_AIM OF THE TASK_
If you see a picture in the data below, omit it and copy the rest exactly.

_DATA EXTRACT_
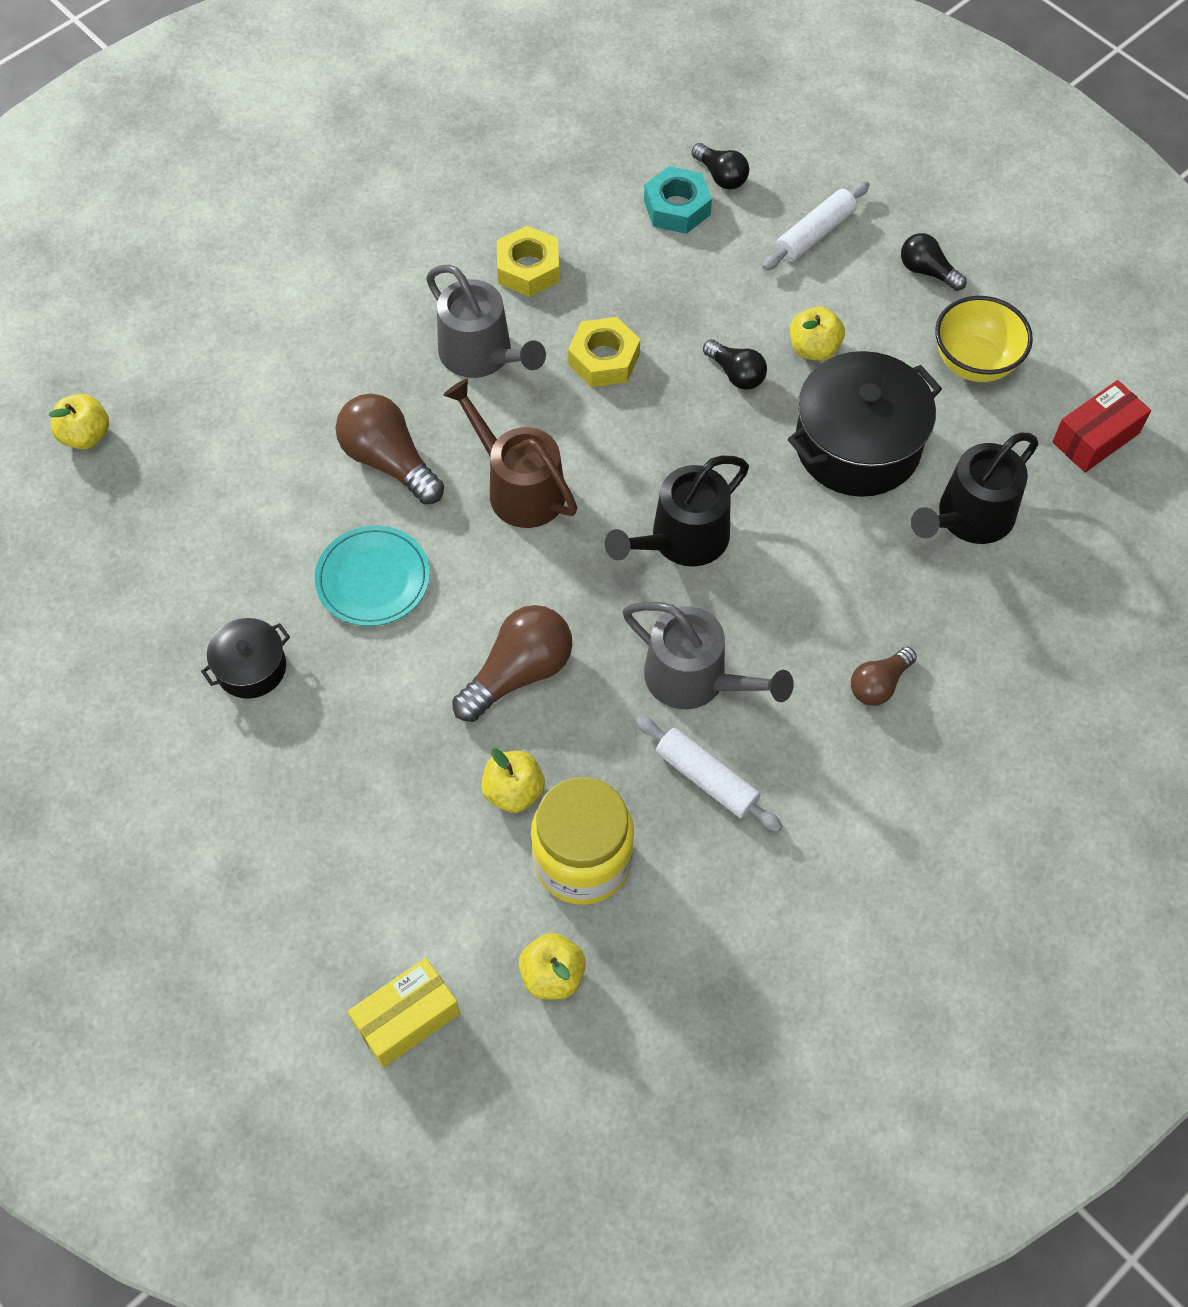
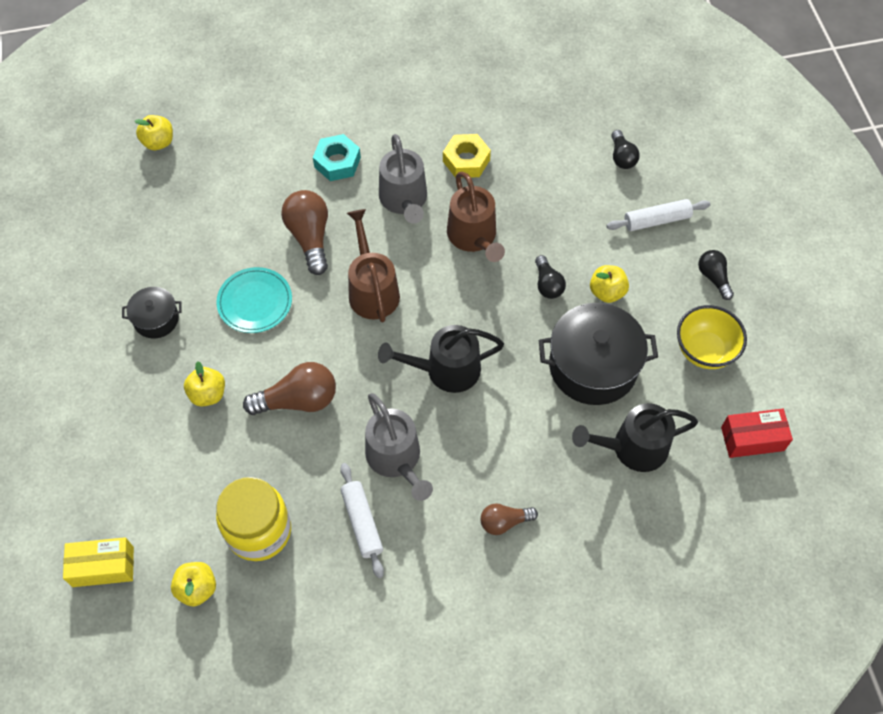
camera: 30 degrees right, 0 degrees up
(513, 791) = (248, 468): yellow apple -> yellow apple (208, 394)
(604, 359) = (474, 237): yellow nut -> brown watering can
(677, 207) = (581, 164): turquoise nut -> turquoise nut (337, 162)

_RESPONSE TO THE TASK_
camera: 30 degrees right, 0 degrees up
(513, 791) = (248, 468): yellow apple -> yellow apple (208, 394)
(604, 359) = (474, 237): yellow nut -> brown watering can
(677, 207) = (581, 164): turquoise nut -> turquoise nut (337, 162)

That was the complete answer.